Exercise: Restate word for word the lines of the records below, starting at the line that contains "red line: (420, 743)" and ending at the line that contains "orange semicircle: (107, 53)", with both of those lines included and nothing else.

Geometric shape edit sequences

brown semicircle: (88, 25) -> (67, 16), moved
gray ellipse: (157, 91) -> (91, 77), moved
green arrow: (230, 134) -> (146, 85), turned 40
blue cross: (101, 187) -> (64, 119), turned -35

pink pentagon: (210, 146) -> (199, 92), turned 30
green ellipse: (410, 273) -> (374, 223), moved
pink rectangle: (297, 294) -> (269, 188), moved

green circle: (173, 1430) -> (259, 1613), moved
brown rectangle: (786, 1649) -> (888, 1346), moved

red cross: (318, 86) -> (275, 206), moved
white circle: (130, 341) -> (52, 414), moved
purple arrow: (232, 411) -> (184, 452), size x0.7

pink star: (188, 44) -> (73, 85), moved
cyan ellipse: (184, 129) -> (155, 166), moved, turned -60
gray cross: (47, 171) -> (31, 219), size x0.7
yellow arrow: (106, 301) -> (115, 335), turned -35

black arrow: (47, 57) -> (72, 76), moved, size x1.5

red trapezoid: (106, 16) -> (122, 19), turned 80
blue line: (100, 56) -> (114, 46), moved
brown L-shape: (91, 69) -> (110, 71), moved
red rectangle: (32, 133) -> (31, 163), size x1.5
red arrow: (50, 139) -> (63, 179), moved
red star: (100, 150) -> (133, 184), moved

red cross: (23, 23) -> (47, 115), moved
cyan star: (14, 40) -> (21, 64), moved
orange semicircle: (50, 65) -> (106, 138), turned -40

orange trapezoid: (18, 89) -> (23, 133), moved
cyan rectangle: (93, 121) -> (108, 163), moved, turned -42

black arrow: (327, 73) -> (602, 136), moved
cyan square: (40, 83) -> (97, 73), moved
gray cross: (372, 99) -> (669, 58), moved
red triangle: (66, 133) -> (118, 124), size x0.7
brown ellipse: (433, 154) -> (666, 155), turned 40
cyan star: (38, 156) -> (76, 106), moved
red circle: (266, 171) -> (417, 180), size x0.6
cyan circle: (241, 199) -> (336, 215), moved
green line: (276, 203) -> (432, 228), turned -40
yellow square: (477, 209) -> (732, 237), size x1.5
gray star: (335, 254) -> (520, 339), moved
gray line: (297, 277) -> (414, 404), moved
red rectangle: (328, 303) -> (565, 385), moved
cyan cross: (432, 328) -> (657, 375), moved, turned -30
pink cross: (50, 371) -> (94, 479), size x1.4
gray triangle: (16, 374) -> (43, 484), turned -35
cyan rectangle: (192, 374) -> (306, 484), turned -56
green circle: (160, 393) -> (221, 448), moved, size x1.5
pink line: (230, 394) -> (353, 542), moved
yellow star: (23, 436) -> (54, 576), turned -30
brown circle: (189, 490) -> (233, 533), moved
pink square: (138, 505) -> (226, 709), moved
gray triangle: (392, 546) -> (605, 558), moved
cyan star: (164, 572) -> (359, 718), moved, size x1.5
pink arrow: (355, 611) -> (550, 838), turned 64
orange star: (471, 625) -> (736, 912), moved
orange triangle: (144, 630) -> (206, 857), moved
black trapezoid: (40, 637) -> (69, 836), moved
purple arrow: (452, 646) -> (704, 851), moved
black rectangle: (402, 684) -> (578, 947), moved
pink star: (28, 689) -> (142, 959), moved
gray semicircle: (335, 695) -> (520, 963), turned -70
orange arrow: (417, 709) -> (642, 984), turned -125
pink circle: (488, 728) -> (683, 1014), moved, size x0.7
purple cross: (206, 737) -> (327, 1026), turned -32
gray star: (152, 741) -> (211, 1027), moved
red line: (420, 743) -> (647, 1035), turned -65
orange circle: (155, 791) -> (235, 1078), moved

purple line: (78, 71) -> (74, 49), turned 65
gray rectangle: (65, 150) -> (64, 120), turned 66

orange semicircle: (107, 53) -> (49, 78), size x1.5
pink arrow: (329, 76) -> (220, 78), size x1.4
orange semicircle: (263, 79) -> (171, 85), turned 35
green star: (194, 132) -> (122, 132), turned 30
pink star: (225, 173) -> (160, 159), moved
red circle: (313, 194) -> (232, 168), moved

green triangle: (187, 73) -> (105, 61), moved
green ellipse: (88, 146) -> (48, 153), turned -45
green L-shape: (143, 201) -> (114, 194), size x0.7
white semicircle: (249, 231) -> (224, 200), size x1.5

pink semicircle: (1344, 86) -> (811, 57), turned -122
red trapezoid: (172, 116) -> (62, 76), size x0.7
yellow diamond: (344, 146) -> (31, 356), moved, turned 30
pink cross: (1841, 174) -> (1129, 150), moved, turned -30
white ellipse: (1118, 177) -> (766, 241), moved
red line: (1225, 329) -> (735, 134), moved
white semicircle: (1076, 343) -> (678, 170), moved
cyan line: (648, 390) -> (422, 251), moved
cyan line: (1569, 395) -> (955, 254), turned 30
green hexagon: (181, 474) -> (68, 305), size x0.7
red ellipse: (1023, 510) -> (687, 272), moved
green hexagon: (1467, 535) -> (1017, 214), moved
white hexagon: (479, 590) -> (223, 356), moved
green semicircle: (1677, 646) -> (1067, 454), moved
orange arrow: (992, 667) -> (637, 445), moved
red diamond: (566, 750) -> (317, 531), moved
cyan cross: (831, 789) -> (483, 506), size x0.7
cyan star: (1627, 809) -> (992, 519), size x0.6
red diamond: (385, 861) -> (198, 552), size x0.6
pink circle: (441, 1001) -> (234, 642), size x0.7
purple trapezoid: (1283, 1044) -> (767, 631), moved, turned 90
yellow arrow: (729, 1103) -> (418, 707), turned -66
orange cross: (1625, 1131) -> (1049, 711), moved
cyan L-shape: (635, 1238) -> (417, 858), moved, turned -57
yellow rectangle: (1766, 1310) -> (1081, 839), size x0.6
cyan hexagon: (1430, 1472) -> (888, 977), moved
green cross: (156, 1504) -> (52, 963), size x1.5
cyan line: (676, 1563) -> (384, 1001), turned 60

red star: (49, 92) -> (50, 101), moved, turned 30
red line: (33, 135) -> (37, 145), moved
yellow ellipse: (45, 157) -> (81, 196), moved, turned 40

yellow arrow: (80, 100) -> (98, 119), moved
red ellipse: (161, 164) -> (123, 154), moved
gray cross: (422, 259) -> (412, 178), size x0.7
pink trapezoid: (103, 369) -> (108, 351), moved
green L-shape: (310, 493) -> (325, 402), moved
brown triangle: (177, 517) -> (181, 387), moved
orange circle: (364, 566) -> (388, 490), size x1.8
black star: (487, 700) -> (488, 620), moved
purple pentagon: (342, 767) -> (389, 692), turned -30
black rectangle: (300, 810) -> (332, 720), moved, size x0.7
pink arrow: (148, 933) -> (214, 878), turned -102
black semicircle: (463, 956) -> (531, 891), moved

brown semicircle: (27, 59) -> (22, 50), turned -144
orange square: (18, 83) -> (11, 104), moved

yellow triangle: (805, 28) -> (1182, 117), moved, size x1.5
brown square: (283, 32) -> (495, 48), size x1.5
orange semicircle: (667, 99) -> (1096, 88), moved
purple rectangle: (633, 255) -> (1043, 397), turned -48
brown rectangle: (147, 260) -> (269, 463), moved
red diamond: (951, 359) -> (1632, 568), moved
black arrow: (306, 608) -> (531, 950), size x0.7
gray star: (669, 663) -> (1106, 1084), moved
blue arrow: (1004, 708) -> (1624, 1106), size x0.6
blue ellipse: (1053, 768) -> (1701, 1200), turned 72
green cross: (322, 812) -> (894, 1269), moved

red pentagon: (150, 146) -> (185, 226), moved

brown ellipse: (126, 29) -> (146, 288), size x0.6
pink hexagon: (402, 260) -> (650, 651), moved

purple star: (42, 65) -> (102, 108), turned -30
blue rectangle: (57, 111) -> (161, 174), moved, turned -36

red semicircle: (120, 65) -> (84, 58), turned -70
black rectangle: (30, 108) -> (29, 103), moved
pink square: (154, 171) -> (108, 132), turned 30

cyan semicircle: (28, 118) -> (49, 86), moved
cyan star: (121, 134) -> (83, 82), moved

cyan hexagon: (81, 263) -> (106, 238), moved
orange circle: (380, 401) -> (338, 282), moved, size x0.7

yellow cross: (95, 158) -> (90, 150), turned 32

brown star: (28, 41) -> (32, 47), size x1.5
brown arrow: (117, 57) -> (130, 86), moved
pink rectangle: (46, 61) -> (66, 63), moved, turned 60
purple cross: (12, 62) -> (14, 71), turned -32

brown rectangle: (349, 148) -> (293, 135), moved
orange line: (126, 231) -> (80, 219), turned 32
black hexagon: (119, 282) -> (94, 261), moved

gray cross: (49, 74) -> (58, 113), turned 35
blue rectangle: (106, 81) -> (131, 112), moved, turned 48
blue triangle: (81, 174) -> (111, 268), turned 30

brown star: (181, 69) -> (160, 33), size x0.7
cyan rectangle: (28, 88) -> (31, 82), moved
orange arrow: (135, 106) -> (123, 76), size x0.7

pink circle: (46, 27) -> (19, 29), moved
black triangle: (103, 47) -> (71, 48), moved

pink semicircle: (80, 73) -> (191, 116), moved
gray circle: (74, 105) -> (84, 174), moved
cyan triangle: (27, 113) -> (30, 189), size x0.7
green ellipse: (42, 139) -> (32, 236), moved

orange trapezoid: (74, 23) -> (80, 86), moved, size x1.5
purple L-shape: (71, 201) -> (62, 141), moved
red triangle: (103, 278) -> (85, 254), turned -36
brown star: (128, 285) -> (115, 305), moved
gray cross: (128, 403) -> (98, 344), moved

Solution:
red line: (420, 743) -> (647, 1035), turned -65
orange circle: (155, 791) -> (235, 1078), moved

purple line: (78, 71) -> (74, 49), turned 65
gray rectangle: (65, 150) -> (64, 120), turned 66

orange semicircle: (107, 53) -> (49, 78), size x1.5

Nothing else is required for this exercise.